• [ACTIVITY]
Below is a listing. Set down exactly the lines from the one containing "blue mushroom [369,59,415,102]" through the one containing "blue cone [242,796,303,872]", both ends included, and leave out the rest.

┌──

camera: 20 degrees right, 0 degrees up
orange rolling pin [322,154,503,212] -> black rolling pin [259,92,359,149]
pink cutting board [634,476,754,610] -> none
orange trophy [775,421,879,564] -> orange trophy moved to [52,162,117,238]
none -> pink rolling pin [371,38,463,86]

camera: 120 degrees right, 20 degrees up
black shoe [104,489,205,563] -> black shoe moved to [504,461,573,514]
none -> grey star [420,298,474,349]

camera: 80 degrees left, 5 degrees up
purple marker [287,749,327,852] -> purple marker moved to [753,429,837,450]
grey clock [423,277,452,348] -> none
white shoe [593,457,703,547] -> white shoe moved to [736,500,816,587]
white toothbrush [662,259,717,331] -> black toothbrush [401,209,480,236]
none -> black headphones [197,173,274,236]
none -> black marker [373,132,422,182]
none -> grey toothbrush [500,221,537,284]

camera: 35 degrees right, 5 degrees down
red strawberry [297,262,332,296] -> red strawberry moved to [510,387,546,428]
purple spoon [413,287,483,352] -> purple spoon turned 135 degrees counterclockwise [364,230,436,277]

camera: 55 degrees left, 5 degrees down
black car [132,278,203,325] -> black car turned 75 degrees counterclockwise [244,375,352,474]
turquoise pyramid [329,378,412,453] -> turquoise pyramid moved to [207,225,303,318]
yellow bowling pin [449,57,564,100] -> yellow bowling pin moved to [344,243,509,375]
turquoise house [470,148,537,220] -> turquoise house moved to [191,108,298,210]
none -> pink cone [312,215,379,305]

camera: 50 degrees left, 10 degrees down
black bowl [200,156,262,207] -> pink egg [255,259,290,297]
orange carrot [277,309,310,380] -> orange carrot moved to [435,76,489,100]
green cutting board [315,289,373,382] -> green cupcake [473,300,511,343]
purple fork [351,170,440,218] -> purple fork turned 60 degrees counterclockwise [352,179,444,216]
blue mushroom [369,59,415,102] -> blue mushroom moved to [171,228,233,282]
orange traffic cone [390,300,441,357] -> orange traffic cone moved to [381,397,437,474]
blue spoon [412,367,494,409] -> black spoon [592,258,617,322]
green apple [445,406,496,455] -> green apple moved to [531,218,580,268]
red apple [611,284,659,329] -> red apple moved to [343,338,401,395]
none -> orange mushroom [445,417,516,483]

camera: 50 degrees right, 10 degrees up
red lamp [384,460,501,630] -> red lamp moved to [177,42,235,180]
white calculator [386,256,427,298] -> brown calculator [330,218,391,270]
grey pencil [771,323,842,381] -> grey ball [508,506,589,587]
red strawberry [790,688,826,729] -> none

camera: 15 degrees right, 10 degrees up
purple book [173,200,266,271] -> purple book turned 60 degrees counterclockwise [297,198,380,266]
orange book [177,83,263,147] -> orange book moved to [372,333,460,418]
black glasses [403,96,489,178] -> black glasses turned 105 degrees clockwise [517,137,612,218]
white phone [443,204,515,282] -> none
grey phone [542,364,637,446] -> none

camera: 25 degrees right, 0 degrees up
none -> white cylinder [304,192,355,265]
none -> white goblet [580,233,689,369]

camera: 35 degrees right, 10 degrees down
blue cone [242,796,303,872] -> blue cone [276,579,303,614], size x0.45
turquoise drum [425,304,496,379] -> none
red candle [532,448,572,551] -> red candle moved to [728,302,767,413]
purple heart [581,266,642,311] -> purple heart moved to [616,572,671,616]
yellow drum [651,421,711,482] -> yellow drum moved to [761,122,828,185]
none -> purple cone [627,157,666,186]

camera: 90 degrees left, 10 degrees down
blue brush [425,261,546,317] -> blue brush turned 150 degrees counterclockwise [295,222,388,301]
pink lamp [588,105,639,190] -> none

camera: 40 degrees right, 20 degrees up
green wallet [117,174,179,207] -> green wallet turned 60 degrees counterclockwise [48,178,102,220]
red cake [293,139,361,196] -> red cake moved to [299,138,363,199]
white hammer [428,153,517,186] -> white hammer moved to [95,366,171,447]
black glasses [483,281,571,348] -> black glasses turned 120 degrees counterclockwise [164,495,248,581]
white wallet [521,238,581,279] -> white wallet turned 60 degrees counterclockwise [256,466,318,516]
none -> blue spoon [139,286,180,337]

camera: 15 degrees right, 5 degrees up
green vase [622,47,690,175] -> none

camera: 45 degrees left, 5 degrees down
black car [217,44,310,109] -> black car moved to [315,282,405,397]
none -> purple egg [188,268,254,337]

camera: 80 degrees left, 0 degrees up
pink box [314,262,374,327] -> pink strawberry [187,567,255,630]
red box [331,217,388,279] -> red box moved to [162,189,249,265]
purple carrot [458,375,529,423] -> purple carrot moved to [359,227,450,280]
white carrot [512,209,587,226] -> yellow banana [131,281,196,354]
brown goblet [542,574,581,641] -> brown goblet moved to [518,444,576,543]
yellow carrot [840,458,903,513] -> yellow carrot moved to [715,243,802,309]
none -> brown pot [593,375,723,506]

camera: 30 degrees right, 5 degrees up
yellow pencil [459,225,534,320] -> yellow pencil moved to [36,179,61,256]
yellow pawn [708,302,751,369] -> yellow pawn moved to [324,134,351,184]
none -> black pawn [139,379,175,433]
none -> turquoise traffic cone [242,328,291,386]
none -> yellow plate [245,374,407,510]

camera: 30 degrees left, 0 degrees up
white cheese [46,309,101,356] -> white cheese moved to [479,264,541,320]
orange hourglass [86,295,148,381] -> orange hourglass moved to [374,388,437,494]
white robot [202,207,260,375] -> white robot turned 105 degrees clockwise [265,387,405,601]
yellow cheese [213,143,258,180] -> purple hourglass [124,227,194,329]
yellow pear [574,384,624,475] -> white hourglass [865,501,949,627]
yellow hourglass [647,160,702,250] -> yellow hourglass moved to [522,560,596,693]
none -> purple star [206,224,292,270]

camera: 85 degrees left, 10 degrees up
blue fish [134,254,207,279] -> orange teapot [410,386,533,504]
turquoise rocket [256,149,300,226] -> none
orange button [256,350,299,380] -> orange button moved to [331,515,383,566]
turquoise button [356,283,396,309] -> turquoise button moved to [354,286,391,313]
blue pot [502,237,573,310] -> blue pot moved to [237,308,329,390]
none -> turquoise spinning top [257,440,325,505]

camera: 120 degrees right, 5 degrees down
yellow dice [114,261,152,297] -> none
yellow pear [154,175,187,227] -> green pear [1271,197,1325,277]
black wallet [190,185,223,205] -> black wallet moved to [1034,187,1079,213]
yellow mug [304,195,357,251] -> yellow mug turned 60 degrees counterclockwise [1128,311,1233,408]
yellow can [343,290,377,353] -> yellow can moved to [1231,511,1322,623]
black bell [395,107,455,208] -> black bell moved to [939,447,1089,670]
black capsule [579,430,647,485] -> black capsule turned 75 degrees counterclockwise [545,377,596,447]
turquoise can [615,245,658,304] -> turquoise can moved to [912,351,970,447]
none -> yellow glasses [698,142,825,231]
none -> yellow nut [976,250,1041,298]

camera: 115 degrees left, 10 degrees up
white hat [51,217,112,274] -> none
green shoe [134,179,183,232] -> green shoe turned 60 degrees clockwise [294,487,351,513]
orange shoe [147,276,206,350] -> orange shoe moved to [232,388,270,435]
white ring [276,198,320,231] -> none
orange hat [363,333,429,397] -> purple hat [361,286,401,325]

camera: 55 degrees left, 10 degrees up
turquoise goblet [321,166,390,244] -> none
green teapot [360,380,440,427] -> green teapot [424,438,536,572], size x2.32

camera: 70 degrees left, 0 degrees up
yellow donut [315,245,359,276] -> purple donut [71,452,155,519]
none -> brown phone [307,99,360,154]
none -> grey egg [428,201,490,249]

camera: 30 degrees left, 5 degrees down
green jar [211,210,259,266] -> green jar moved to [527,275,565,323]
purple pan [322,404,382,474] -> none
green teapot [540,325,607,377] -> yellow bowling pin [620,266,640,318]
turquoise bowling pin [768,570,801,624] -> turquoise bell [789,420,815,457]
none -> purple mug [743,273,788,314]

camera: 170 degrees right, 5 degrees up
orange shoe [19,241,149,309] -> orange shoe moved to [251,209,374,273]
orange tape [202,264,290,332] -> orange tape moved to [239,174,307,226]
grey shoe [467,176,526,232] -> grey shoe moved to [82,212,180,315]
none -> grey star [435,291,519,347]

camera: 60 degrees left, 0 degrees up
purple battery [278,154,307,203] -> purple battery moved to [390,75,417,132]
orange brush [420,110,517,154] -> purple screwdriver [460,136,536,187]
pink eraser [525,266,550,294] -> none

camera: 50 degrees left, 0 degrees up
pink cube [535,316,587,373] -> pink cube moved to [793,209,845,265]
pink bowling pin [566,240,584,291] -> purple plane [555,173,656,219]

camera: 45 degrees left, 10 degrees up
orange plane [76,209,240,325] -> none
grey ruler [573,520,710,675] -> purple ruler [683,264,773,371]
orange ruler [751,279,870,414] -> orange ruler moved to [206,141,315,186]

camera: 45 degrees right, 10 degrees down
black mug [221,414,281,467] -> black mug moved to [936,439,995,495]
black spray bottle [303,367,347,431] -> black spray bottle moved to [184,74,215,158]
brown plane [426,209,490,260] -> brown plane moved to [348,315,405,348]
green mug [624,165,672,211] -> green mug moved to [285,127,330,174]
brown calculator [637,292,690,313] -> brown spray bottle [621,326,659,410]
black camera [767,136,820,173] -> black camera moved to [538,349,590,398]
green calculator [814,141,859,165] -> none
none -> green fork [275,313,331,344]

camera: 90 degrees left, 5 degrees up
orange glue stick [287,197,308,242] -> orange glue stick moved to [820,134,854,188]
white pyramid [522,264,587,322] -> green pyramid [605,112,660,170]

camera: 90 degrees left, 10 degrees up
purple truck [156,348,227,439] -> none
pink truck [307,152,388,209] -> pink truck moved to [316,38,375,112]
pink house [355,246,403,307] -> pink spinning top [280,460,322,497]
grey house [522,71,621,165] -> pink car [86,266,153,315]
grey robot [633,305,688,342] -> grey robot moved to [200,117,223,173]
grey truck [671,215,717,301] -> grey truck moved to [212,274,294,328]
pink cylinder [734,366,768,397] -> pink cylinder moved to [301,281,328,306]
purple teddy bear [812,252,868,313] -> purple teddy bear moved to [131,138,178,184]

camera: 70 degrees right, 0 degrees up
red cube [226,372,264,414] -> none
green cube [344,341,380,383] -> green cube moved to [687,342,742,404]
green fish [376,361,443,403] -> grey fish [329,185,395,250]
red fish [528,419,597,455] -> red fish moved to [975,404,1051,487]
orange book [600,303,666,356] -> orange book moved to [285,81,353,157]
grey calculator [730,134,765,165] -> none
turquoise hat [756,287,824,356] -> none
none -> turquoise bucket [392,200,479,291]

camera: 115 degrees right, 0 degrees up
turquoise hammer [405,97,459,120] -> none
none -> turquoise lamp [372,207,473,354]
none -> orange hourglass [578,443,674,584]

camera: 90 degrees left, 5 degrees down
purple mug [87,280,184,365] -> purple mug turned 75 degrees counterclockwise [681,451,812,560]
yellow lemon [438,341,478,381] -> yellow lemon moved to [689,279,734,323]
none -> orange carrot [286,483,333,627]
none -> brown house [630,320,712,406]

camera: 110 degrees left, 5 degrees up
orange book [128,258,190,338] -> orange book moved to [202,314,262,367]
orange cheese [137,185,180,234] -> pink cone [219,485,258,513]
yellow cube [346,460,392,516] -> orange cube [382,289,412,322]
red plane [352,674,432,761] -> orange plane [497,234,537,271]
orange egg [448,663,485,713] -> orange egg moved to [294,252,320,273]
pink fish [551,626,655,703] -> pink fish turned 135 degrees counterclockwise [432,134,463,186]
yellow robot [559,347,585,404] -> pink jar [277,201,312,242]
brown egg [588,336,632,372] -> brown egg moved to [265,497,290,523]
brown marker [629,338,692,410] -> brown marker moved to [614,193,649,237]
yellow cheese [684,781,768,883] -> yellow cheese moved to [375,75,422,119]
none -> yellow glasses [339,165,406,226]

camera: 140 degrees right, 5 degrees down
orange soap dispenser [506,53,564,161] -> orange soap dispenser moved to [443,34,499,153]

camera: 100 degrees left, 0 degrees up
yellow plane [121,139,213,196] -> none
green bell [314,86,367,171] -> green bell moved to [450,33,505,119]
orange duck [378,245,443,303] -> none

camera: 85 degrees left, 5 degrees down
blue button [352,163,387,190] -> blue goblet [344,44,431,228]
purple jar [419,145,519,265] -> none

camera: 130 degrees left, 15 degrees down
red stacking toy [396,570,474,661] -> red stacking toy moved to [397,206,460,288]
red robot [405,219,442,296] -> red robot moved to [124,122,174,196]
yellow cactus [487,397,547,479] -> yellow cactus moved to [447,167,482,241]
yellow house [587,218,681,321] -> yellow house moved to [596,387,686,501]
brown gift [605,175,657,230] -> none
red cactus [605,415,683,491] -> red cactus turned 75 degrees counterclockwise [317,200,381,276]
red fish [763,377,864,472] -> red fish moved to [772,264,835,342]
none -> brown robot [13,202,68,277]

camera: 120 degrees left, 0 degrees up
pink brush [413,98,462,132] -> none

└──

• [EXERCISE RESULT]
blue mushroom [369,59,415,102] -> blue mushroom moved to [171,228,233,282]
orange traffic cone [390,300,441,357] -> orange traffic cone moved to [381,397,437,474]
blue spoon [412,367,494,409] -> black spoon [592,258,617,322]
green apple [445,406,496,455] -> green apple moved to [531,218,580,268]
red apple [611,284,659,329] -> red apple moved to [343,338,401,395]
none -> orange mushroom [445,417,516,483]

camera: 50 degrees right, 10 degrees up
red lamp [384,460,501,630] -> red lamp moved to [177,42,235,180]
white calculator [386,256,427,298] -> brown calculator [330,218,391,270]
grey pencil [771,323,842,381] -> grey ball [508,506,589,587]
red strawberry [790,688,826,729] -> none

camera: 15 degrees right, 10 degrees up
purple book [173,200,266,271] -> purple book turned 60 degrees counterclockwise [297,198,380,266]
orange book [177,83,263,147] -> orange book moved to [372,333,460,418]
black glasses [403,96,489,178] -> black glasses turned 105 degrees clockwise [517,137,612,218]
white phone [443,204,515,282] -> none
grey phone [542,364,637,446] -> none

camera: 25 degrees right, 0 degrees up
none -> white cylinder [304,192,355,265]
none -> white goblet [580,233,689,369]

camera: 35 degrees right, 10 degrees down
blue cone [242,796,303,872] -> blue cone [276,579,303,614], size x0.45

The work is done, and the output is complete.